Stored entries

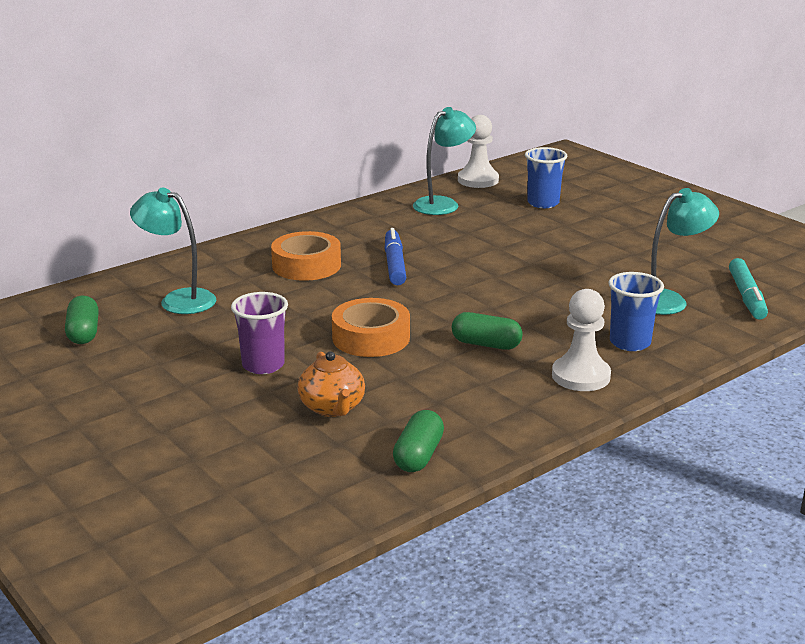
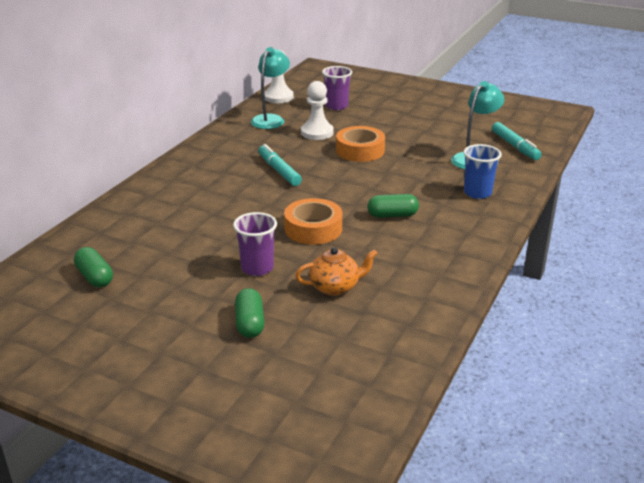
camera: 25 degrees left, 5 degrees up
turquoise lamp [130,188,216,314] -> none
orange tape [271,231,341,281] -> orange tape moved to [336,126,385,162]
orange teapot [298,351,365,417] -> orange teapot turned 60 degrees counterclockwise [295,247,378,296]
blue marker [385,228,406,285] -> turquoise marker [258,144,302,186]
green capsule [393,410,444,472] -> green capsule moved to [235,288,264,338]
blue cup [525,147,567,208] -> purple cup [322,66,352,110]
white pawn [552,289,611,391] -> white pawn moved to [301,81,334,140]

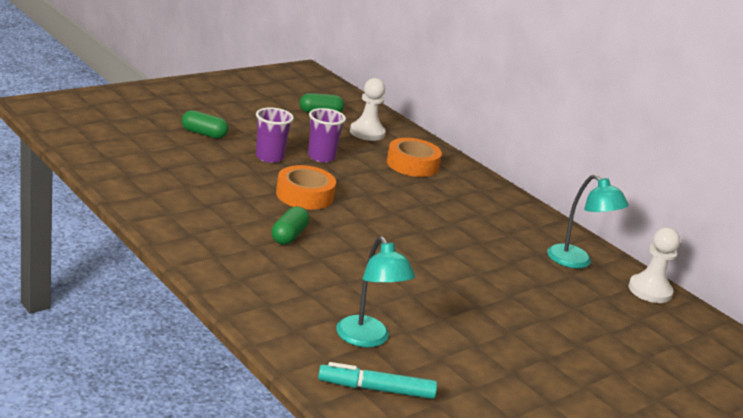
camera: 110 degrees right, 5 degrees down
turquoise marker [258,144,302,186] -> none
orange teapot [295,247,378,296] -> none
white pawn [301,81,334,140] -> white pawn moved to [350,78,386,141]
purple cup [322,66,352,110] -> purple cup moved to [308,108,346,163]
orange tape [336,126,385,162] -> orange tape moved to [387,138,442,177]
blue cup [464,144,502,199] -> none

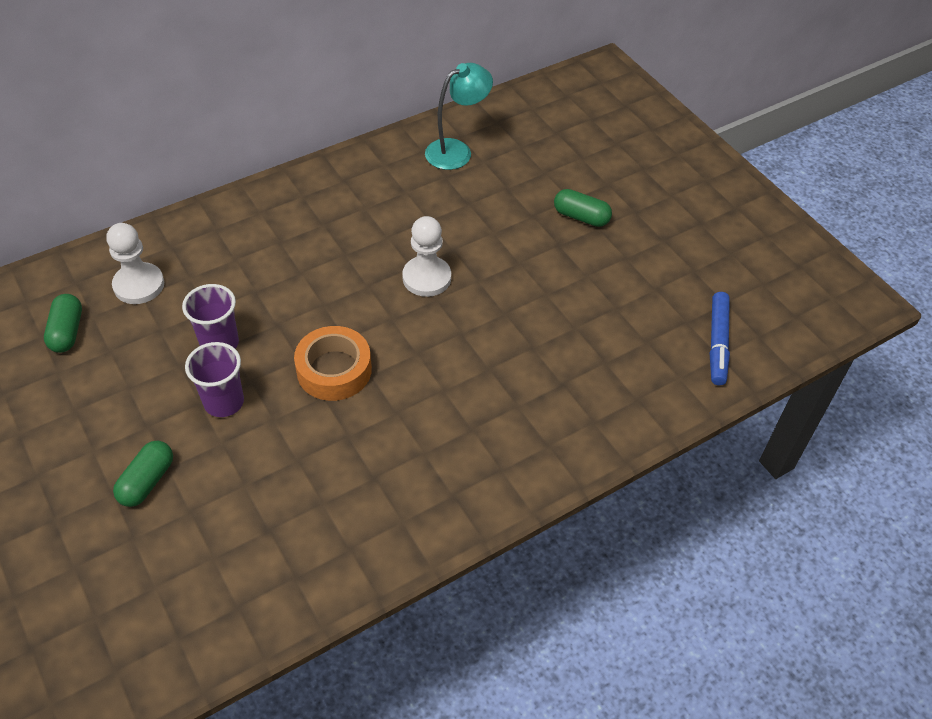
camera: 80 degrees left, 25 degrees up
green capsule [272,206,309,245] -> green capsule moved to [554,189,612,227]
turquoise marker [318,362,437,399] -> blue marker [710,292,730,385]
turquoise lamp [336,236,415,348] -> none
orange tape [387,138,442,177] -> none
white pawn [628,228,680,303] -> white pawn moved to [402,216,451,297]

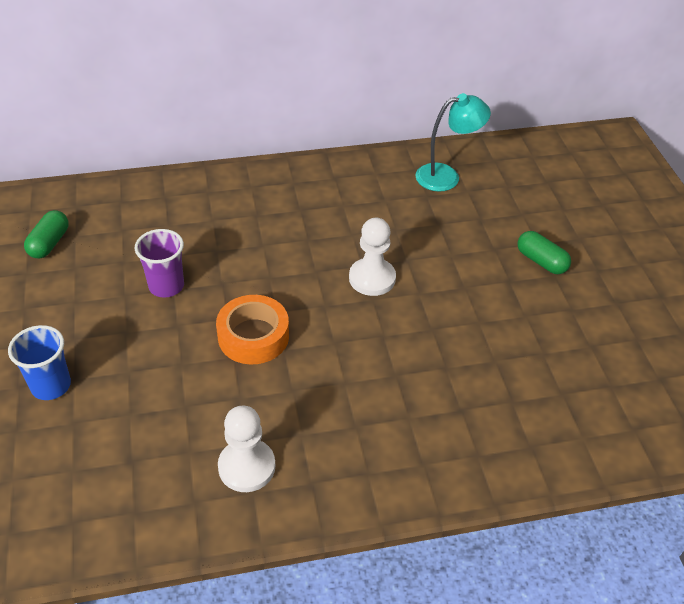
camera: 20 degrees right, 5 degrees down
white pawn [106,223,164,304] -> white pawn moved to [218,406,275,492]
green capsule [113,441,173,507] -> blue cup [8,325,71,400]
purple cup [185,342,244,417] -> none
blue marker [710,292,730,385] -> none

...

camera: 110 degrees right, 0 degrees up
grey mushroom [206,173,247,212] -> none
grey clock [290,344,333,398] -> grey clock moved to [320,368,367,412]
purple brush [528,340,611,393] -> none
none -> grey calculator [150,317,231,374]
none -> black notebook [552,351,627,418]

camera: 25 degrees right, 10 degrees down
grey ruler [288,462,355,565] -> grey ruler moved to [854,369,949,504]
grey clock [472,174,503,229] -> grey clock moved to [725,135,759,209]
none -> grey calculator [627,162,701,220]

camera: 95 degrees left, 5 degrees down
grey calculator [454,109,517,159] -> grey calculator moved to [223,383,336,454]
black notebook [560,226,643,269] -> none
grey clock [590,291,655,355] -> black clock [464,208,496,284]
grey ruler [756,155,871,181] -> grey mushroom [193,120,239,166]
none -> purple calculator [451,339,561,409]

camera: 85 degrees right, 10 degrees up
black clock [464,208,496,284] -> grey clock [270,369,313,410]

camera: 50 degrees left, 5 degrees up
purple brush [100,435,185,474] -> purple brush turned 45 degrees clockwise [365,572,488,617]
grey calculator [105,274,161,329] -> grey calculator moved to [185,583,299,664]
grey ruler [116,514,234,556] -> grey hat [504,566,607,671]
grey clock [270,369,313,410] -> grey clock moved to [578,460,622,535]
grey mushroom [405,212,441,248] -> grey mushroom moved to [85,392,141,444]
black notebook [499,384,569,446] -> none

Work request:
In the data above, start at the line that has "grey calculator [454,109,517,159]", stop after the line that has "black notebook [499,384,569,446] -> none", and print every line in between exactly as it stands.

Task result:
grey calculator [454,109,517,159] -> grey calculator moved to [223,383,336,454]
black notebook [560,226,643,269] -> none
grey clock [590,291,655,355] -> black clock [464,208,496,284]
grey ruler [756,155,871,181] -> grey mushroom [193,120,239,166]
none -> purple calculator [451,339,561,409]

camera: 85 degrees right, 10 degrees up
black clock [464,208,496,284] -> grey clock [270,369,313,410]

camera: 50 degrees left, 5 degrees up
purple brush [100,435,185,474] -> purple brush turned 45 degrees clockwise [365,572,488,617]
grey calculator [105,274,161,329] -> grey calculator moved to [185,583,299,664]
grey ruler [116,514,234,556] -> grey hat [504,566,607,671]
grey clock [270,369,313,410] -> grey clock moved to [578,460,622,535]
grey mushroom [405,212,441,248] -> grey mushroom moved to [85,392,141,444]
black notebook [499,384,569,446] -> none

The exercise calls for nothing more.